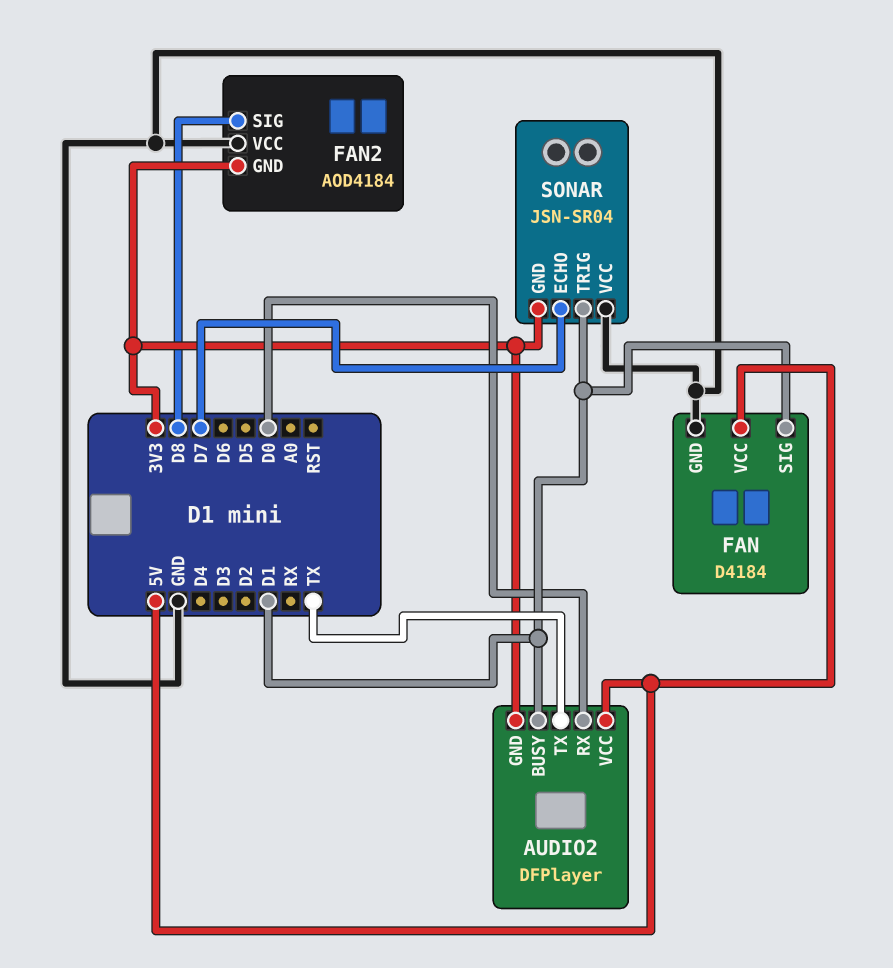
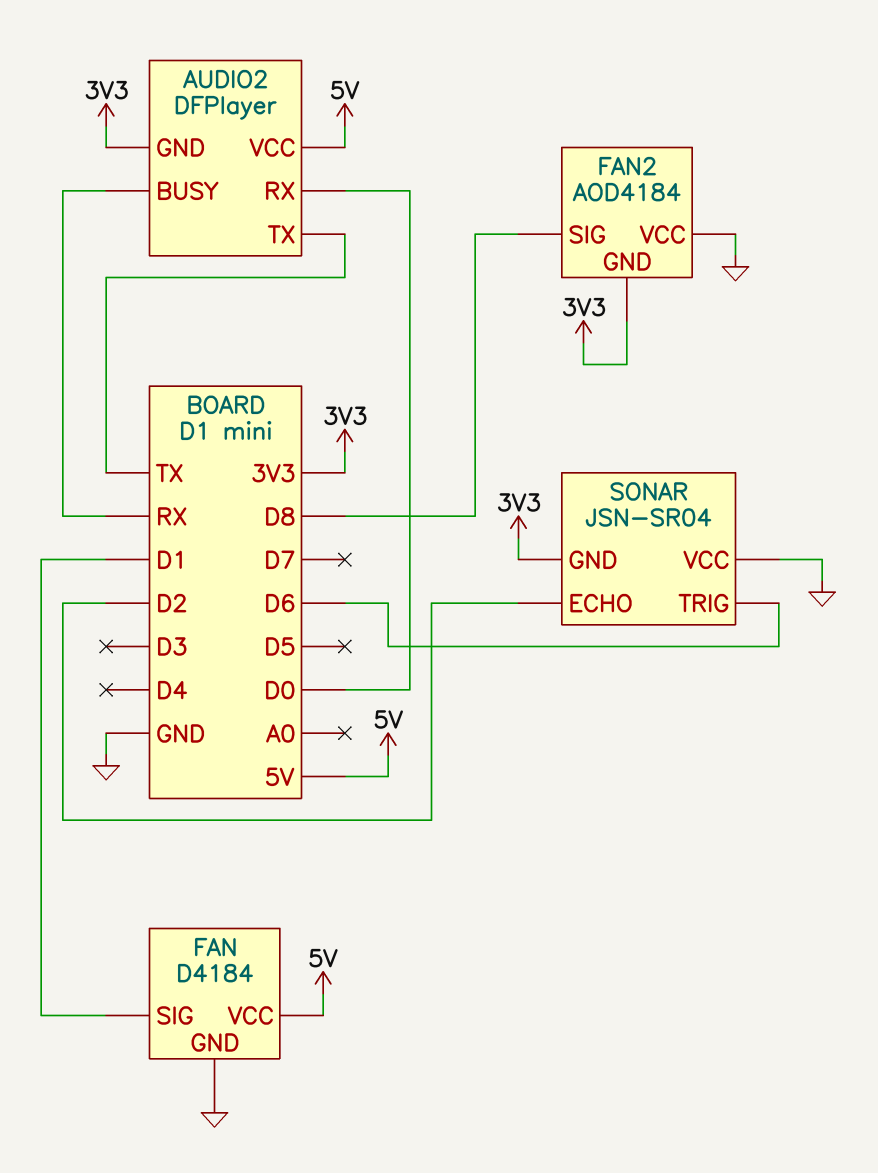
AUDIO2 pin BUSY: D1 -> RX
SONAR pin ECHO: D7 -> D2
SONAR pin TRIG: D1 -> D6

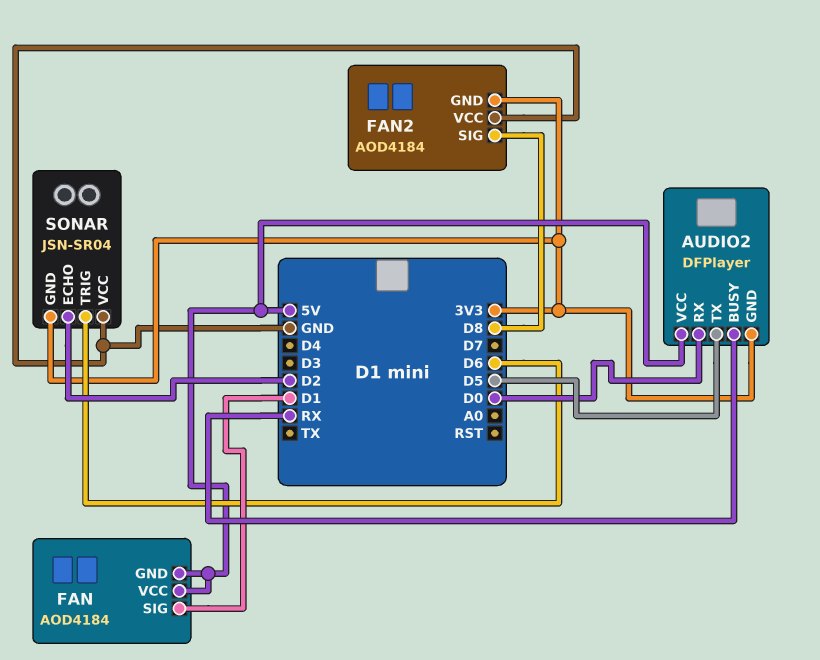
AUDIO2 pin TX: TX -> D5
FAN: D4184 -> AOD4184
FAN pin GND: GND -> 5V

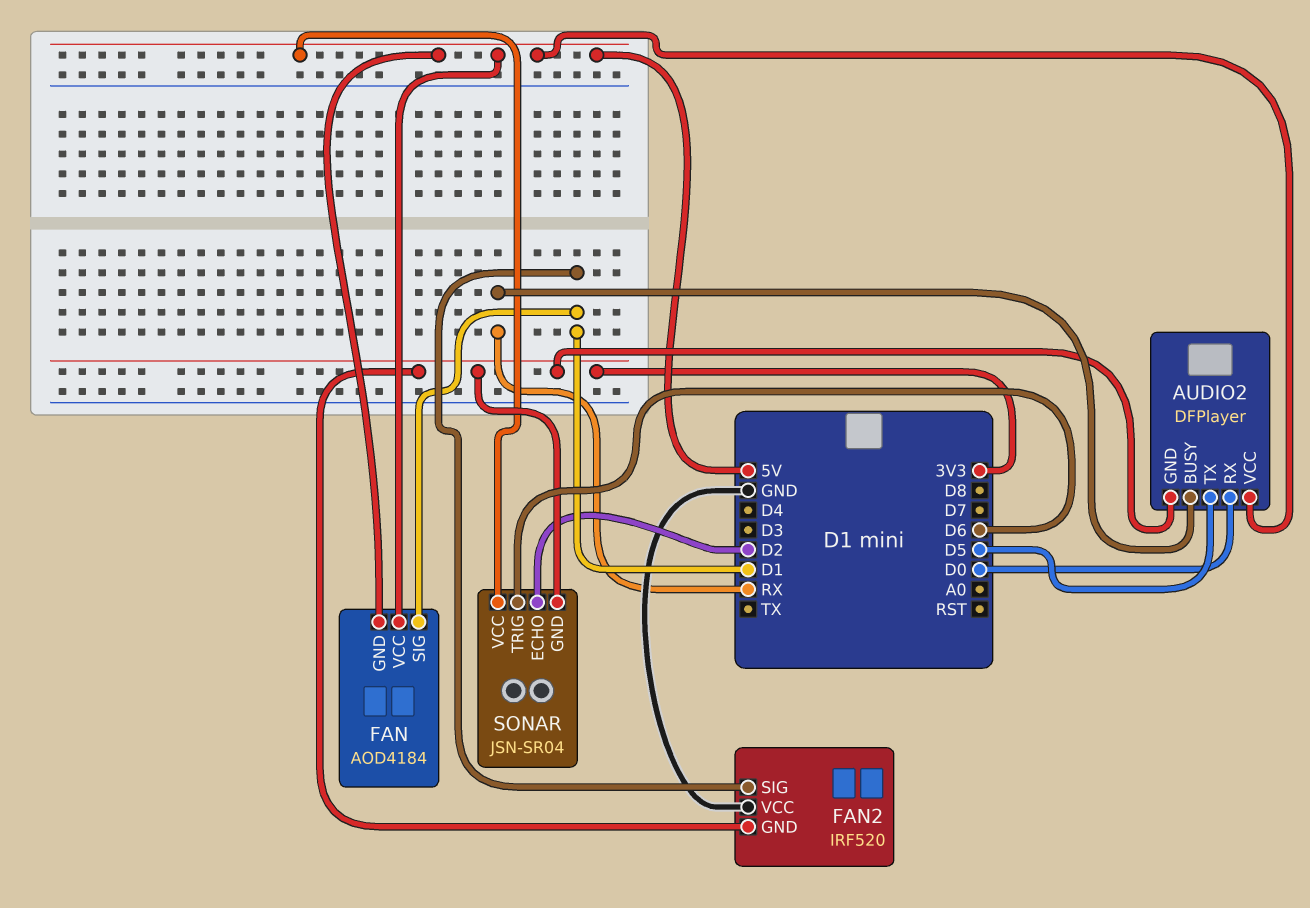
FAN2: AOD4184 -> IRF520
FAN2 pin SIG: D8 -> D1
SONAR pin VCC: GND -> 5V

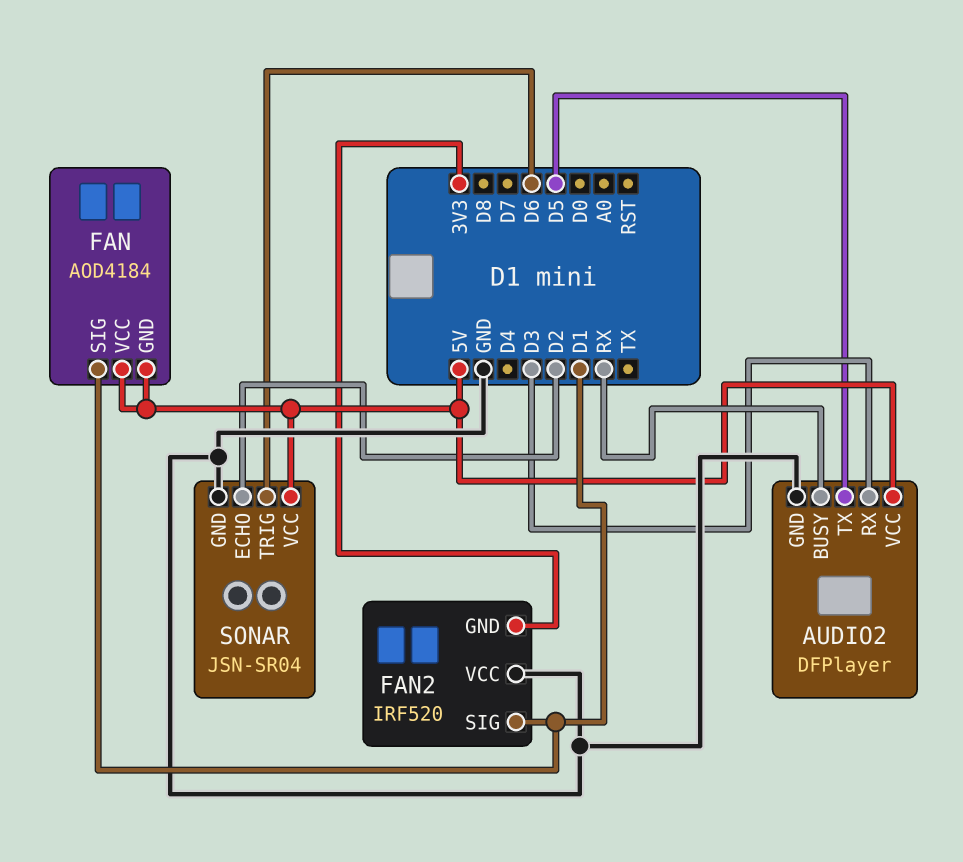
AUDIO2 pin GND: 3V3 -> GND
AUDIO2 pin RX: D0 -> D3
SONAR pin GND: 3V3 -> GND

==================================================

What is needed is an exact output of the records above, with every picture left out.

AUDIO2 pin BUSY: D1 -> RX
SONAR pin ECHO: D7 -> D2
SONAR pin TRIG: D1 -> D6

AUDIO2 pin TX: TX -> D5
FAN: D4184 -> AOD4184
FAN pin GND: GND -> 5V

FAN2: AOD4184 -> IRF520
FAN2 pin SIG: D8 -> D1
SONAR pin VCC: GND -> 5V

AUDIO2 pin GND: 3V3 -> GND
AUDIO2 pin RX: D0 -> D3
SONAR pin GND: 3V3 -> GND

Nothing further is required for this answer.